## YOUR GOAL
Write out the data again exactly, skipping every picture.

## INFORMATION SUPPLIED
• • • •
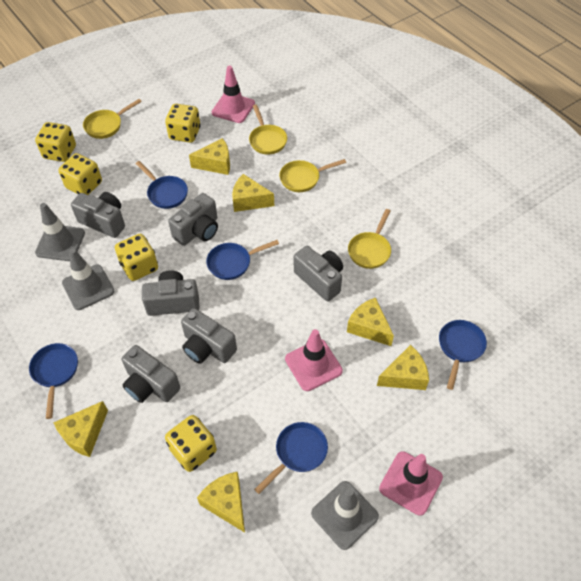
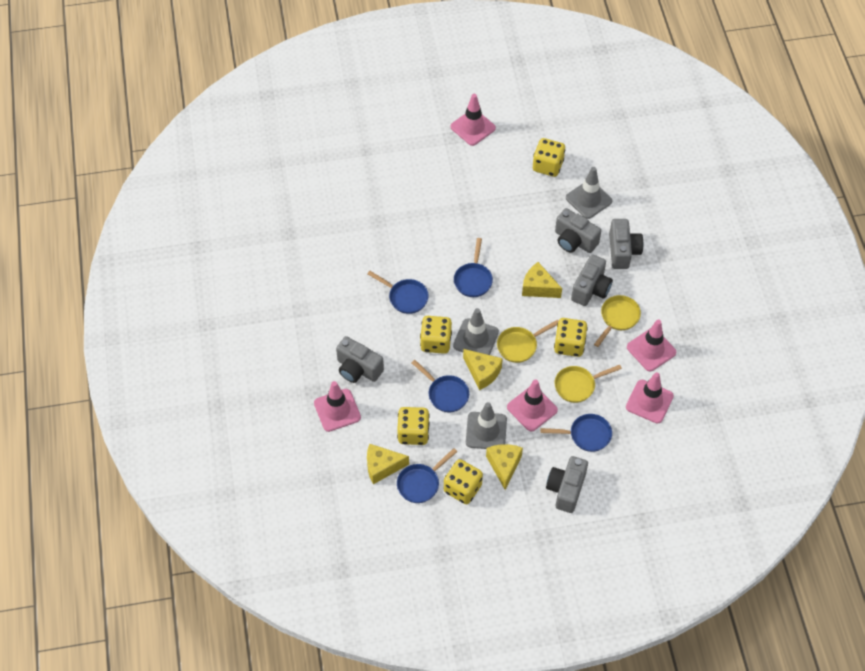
grey camera: 6 -> 5
pink traffic cone: 3 -> 5
yellow cheese: 6 -> 4
yellow pan: 4 -> 3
• • • •
## ANSWER TO THE EXERCISE
grey camera: 6 -> 5
pink traffic cone: 3 -> 5
yellow cheese: 6 -> 4
yellow pan: 4 -> 3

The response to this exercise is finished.